> _Request_: Only the text is wanted; write out each record below exactly and exclude all pictures.

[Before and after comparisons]

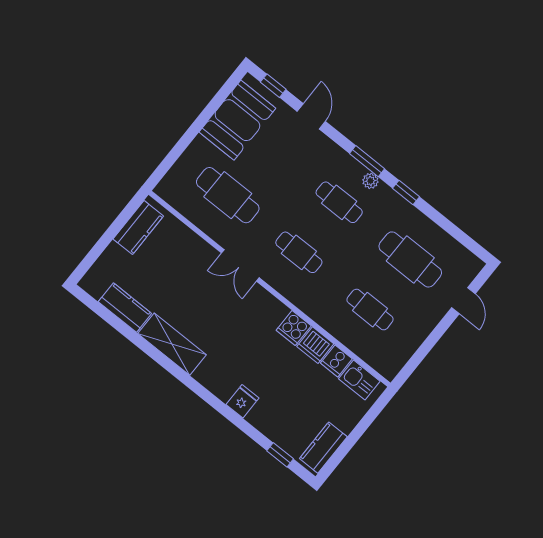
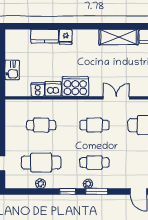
plant: (434, 232) -> (41, 184), added
cooker: (294, 328) -> (75, 86), width x1.87, depth x1.31
kitchen sink: (359, 380) -> (12, 70), moved, turned 90
kitchen counter: (323, 448) -> (45, 36), moved, turned 90
window: (280, 455) -> (29, 26), removed

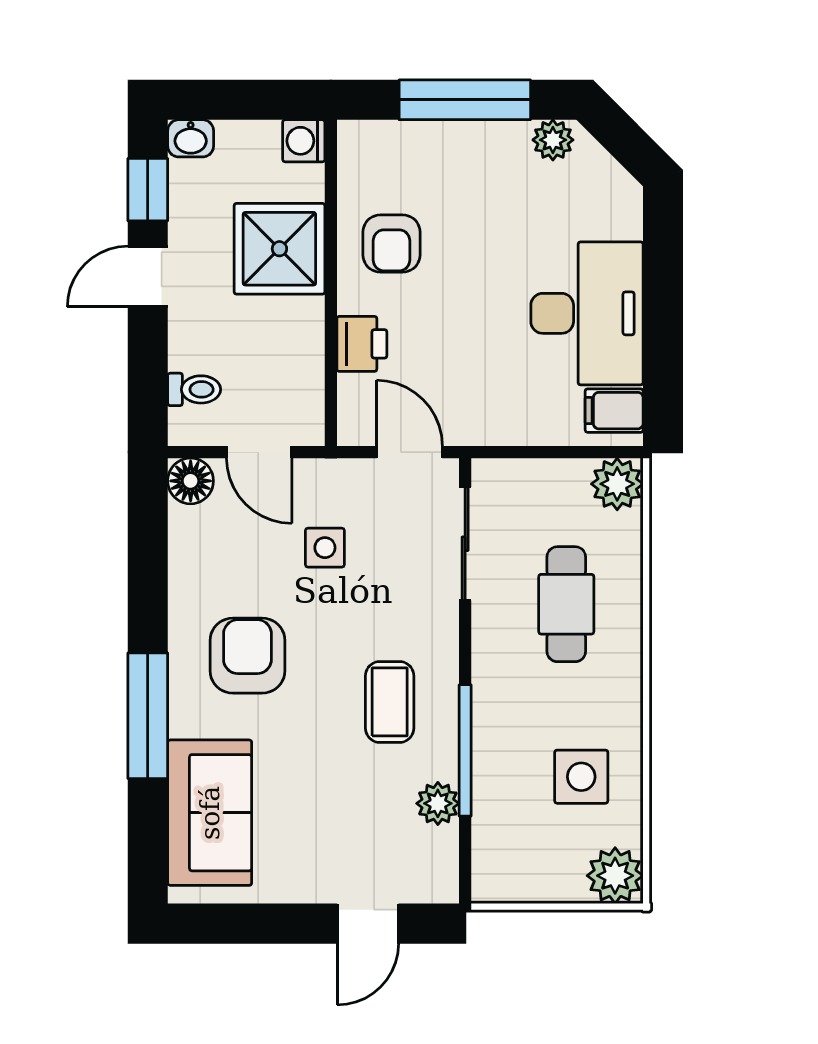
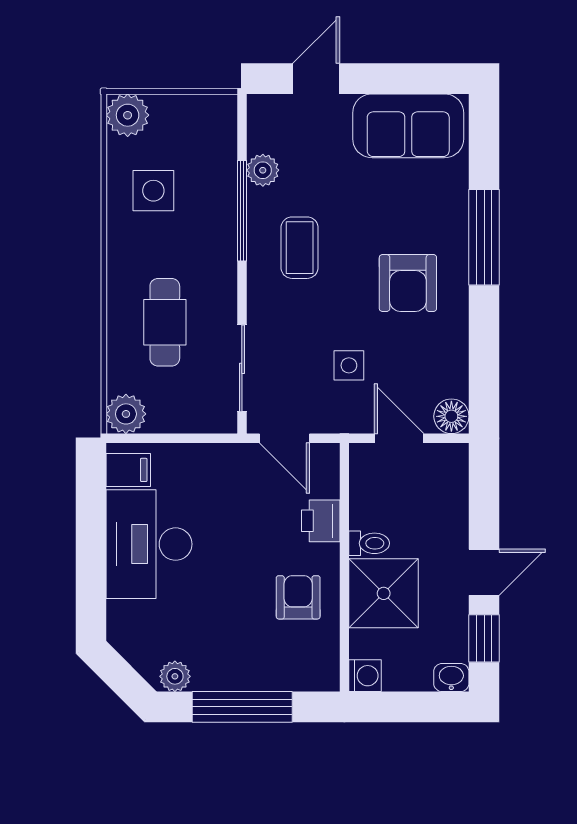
toilet: (194, 389) -> (369, 543), moved, turned 180
sofa: (210, 813) -> (408, 126), moved, turned -90

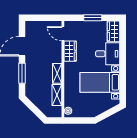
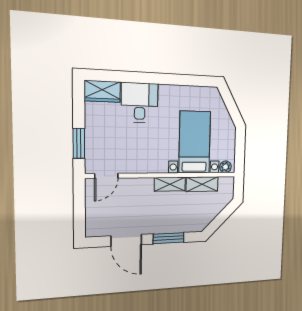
window: (93, 18) -> (79, 143), moved
wardrobe: (70, 51) -> (135, 164), removed
bed with nightstands: (100, 82) -> (195, 142), moved, turned 180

> _Written response_:
plant: (434, 232) -> (41, 184), added
cooker: (294, 328) -> (75, 86), width x1.87, depth x1.31
kitchen sink: (359, 380) -> (12, 70), moved, turned 90
kitchen counter: (323, 448) -> (45, 36), moved, turned 90
window: (280, 455) -> (29, 26), removed

toilet: (194, 389) -> (369, 543), moved, turned 180
sofa: (210, 813) -> (408, 126), moved, turned -90

window: (93, 18) -> (79, 143), moved
wardrobe: (70, 51) -> (135, 164), removed
bed with nightstands: (100, 82) -> (195, 142), moved, turned 180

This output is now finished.